┌──
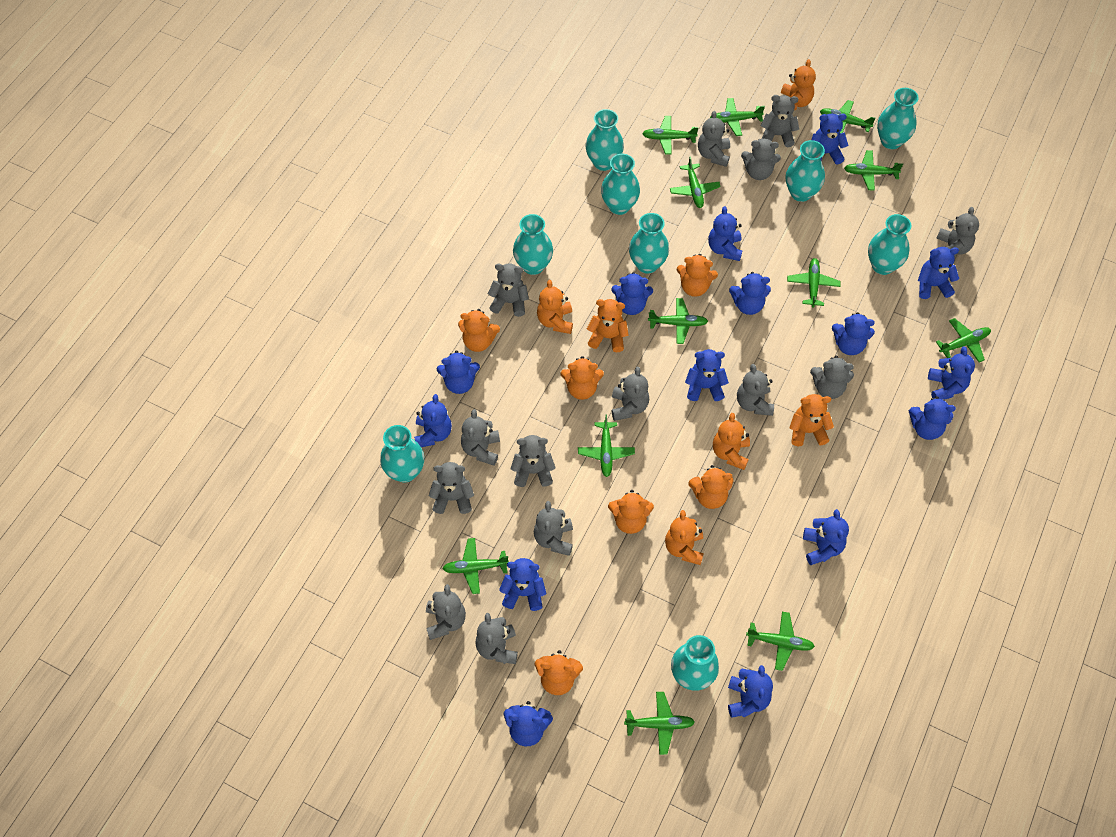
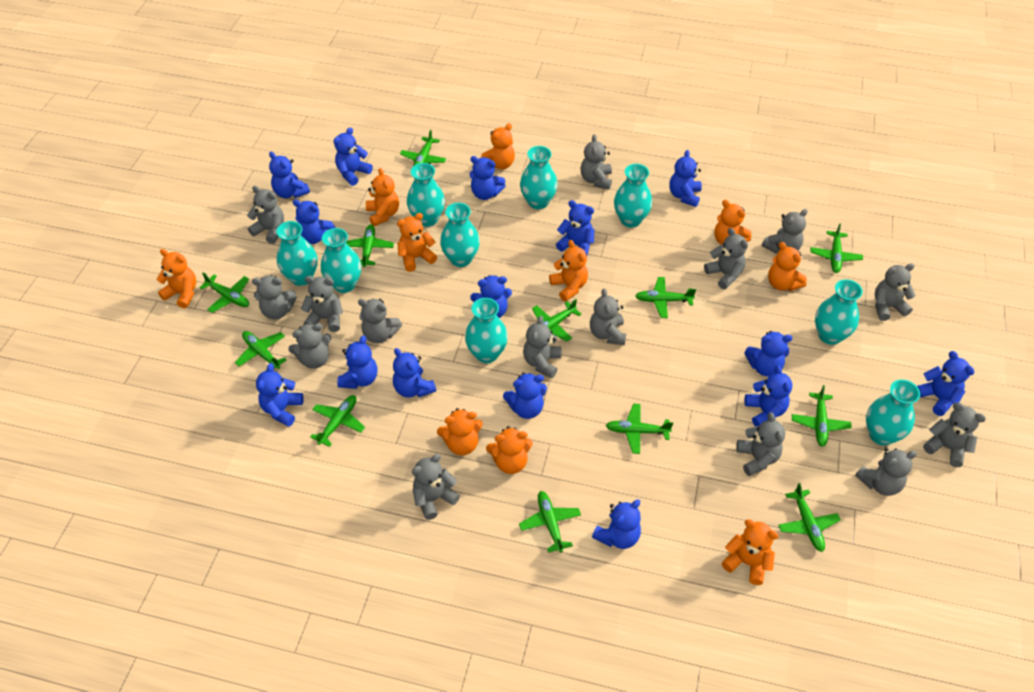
grey teddy bear: 14 -> 15
orange teddy bear: 12 -> 10

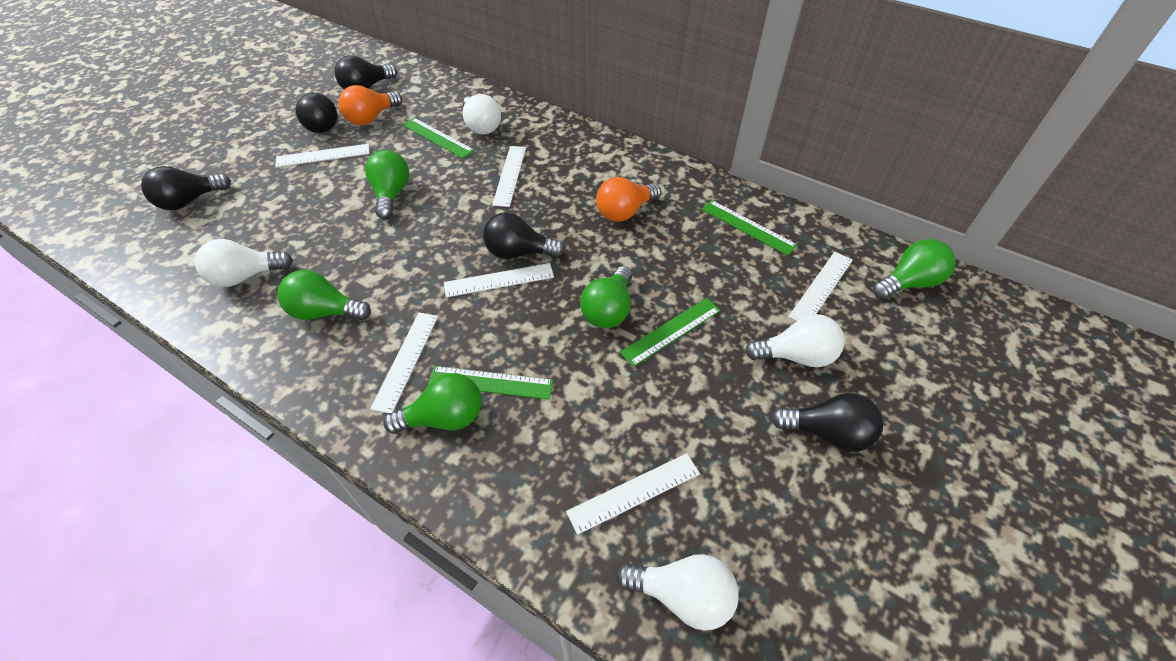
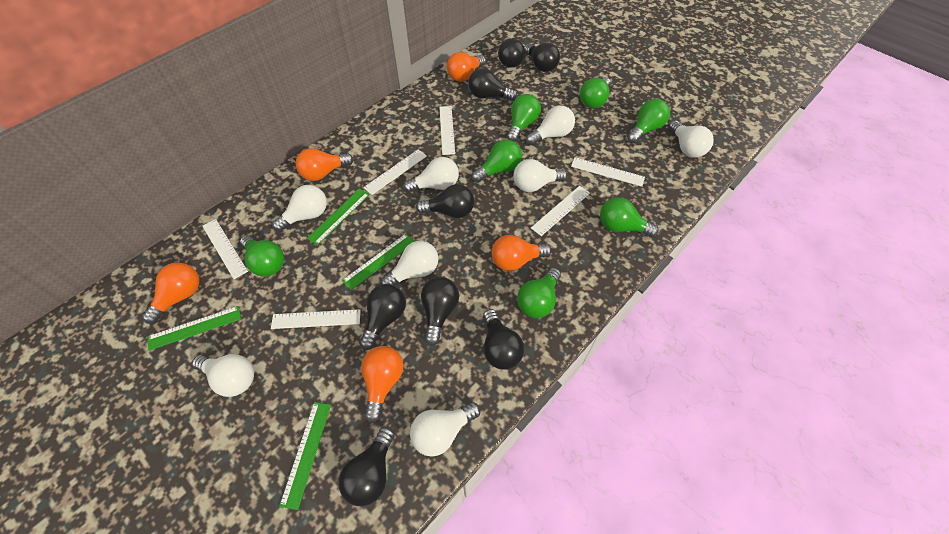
black light bulb: 5 -> 8
green light bulb: 5 -> 7
orange light bulb: 2 -> 5
white light bulb: 4 -> 8

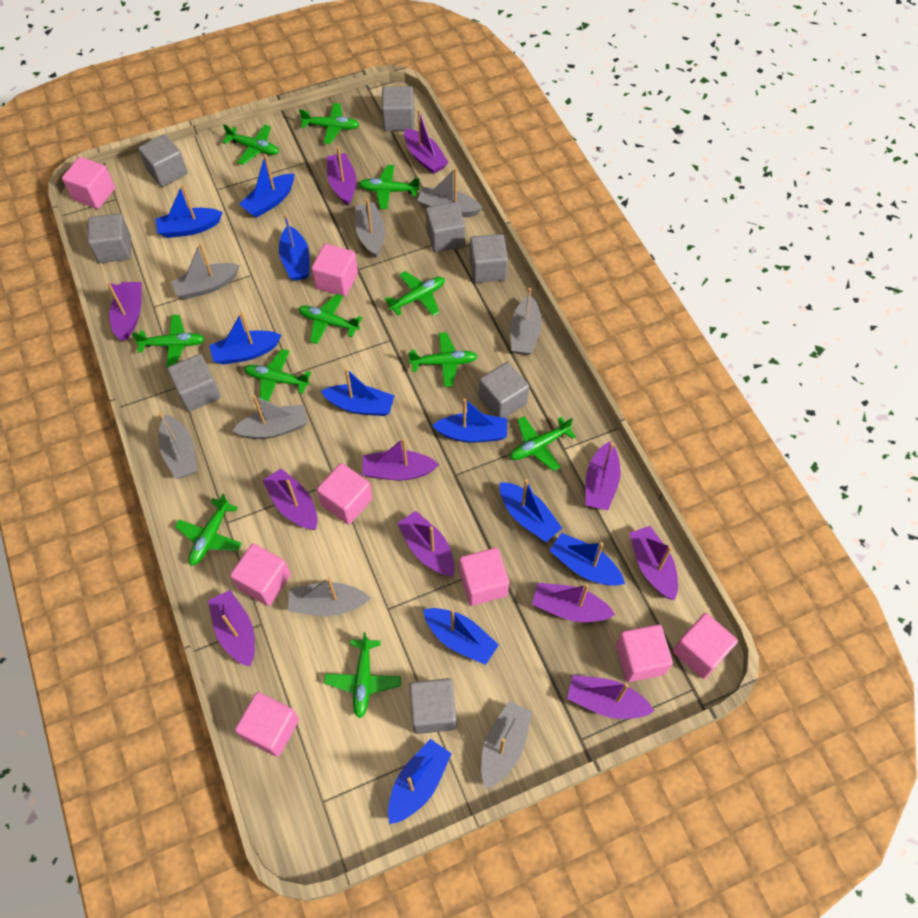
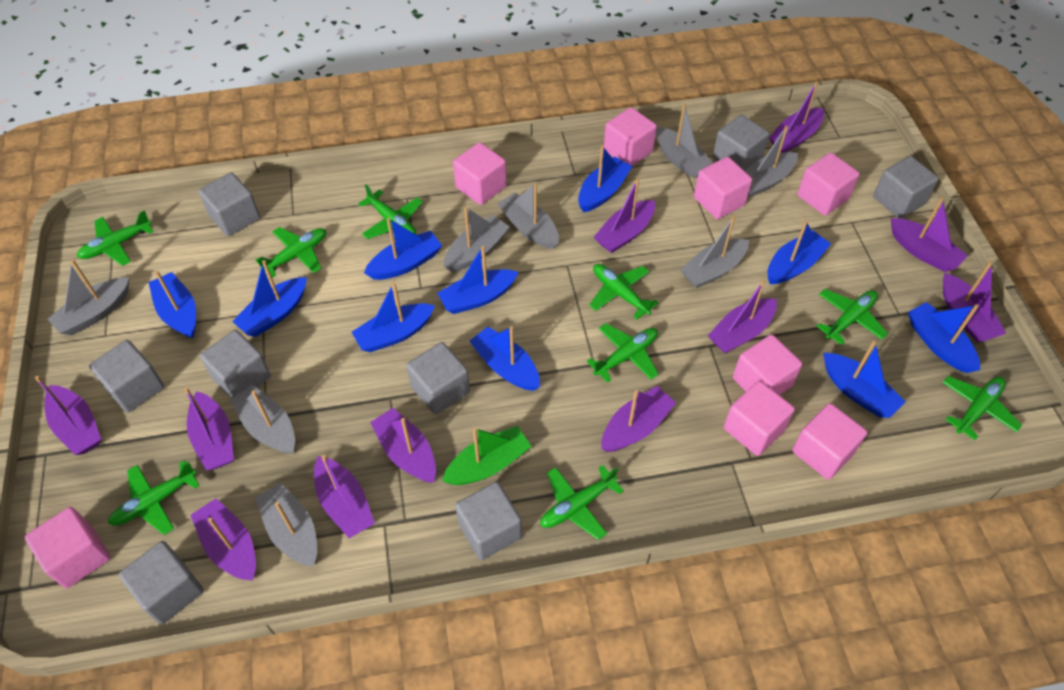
green boat: 0 -> 1
green plane: 11 -> 9

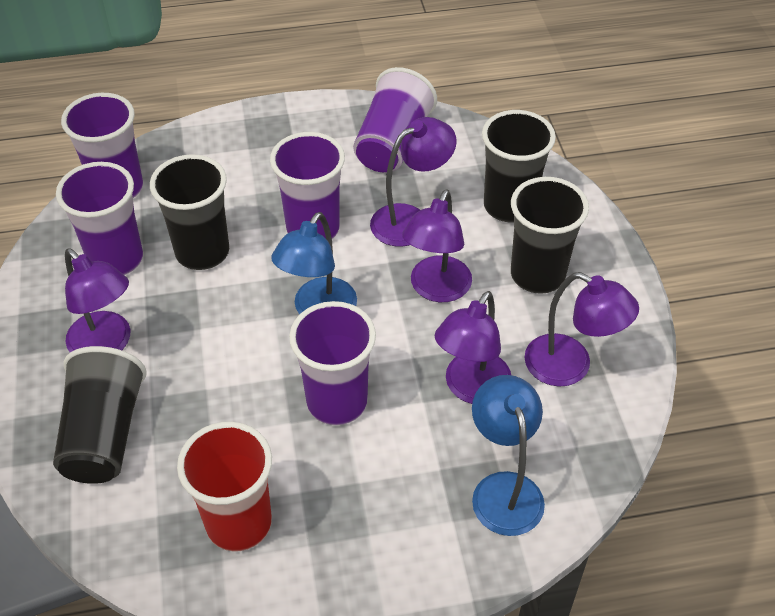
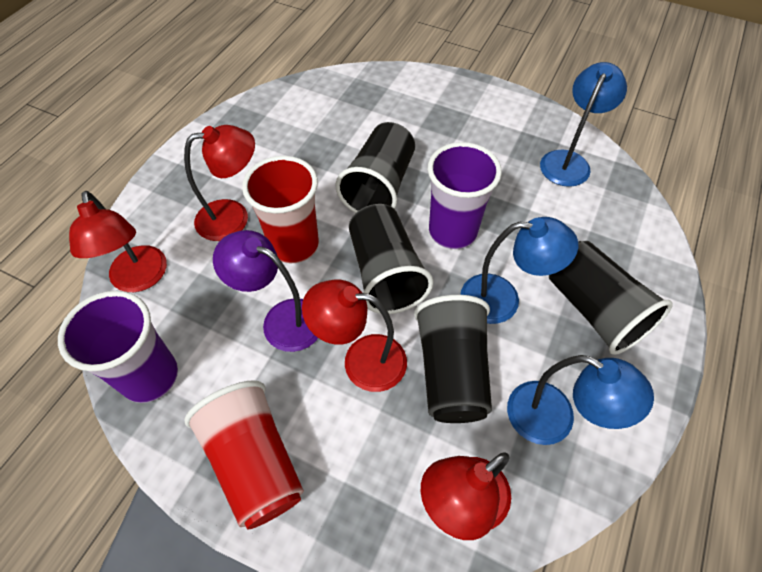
blue lamp: 2 -> 3
purple cup: 5 -> 2
purple lamp: 5 -> 1
red cup: 1 -> 2
red lamp: 0 -> 4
└──
→ WORK TO COMPLETE: The copy should hold every entry above word for word and none of the pictures.

→ SOLVED EXERCISE:
grey teddy bear: 14 -> 15
orange teddy bear: 12 -> 10

black light bulb: 5 -> 8
green light bulb: 5 -> 7
orange light bulb: 2 -> 5
white light bulb: 4 -> 8

green boat: 0 -> 1
green plane: 11 -> 9

blue lamp: 2 -> 3
purple cup: 5 -> 2
purple lamp: 5 -> 1
red cup: 1 -> 2
red lamp: 0 -> 4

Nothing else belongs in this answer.